_What to work on_. Give back every entry precisely as written, without any of the images.

Material shown below:

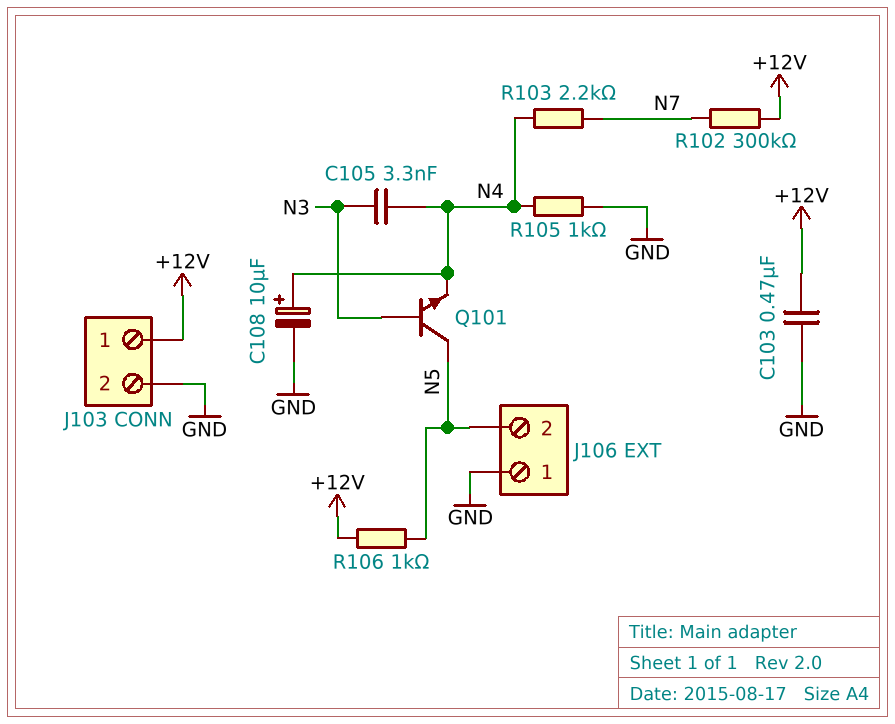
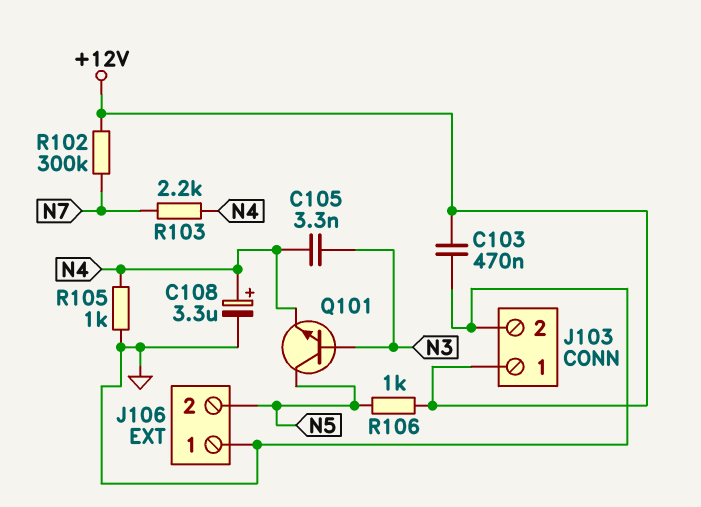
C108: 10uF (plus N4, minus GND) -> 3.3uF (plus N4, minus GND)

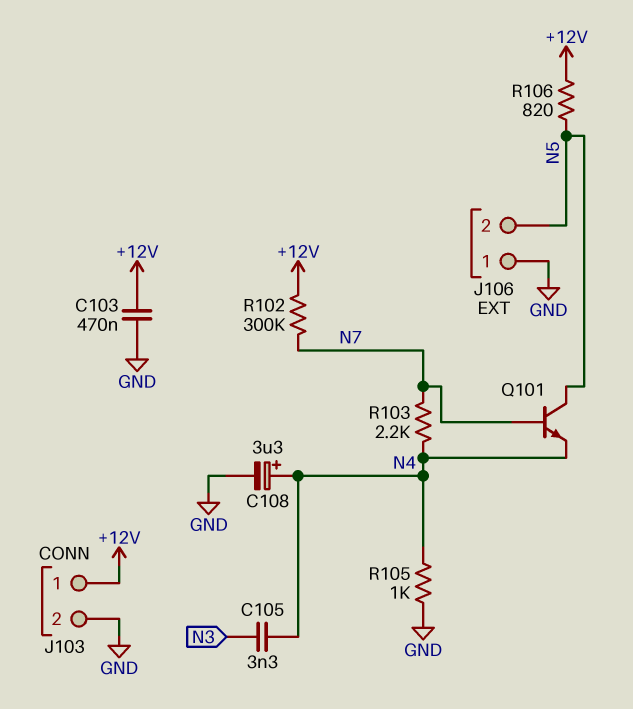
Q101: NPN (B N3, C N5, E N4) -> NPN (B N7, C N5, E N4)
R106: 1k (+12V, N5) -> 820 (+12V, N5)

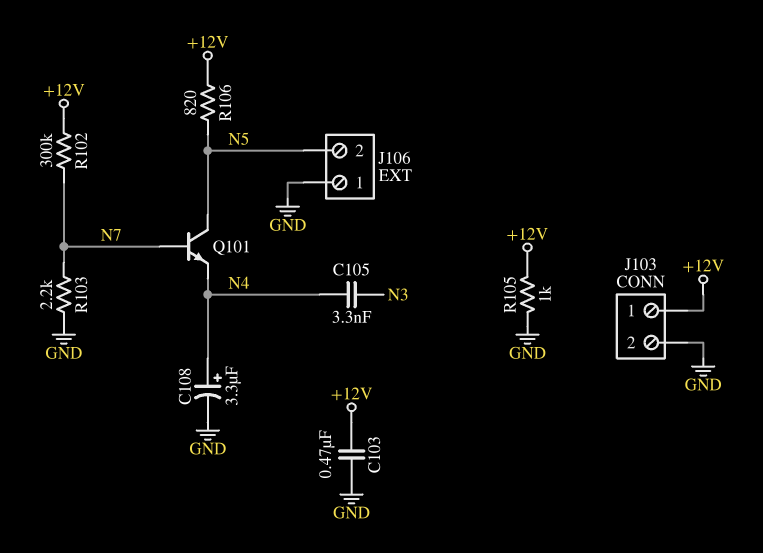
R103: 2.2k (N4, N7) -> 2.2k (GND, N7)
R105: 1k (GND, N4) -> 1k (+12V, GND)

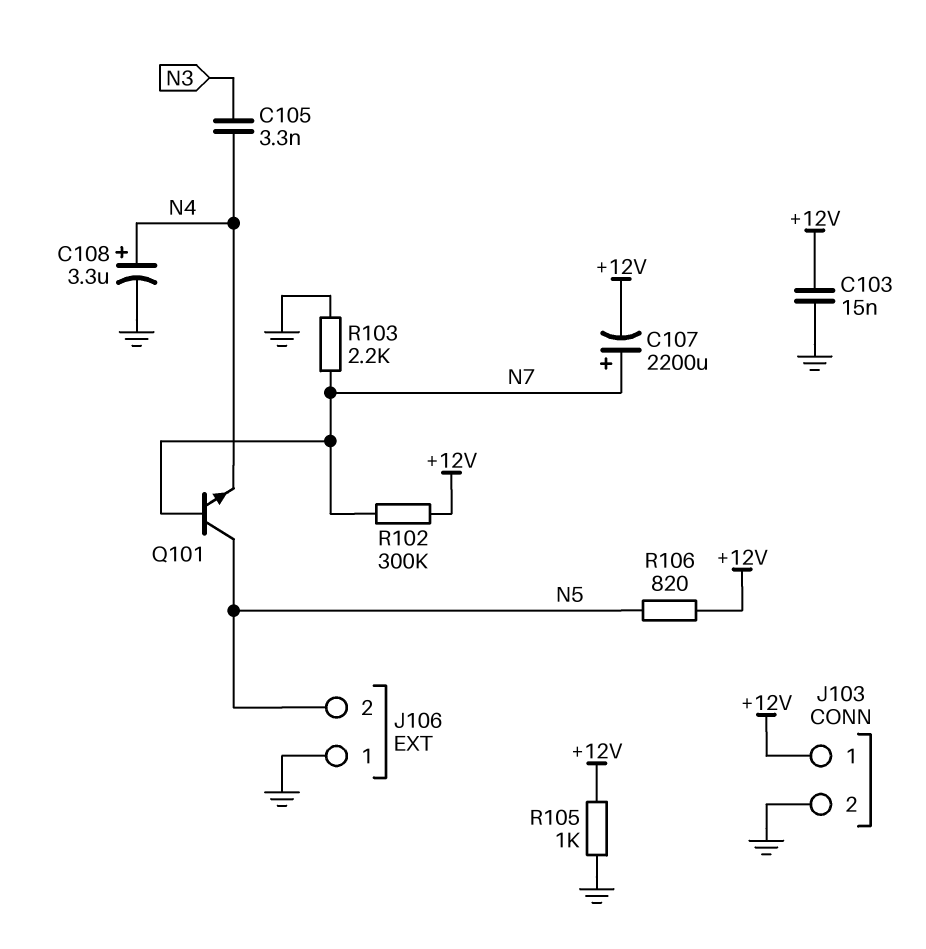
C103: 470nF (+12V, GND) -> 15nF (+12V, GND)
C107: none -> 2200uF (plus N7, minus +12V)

End of Material shown.

_Result of the task_.
C108: 10uF (plus N4, minus GND) -> 3.3uF (plus N4, minus GND)

Q101: NPN (B N3, C N5, E N4) -> NPN (B N7, C N5, E N4)
R106: 1k (+12V, N5) -> 820 (+12V, N5)

R103: 2.2k (N4, N7) -> 2.2k (GND, N7)
R105: 1k (GND, N4) -> 1k (+12V, GND)

C103: 470nF (+12V, GND) -> 15nF (+12V, GND)
C107: none -> 2200uF (plus N7, minus +12V)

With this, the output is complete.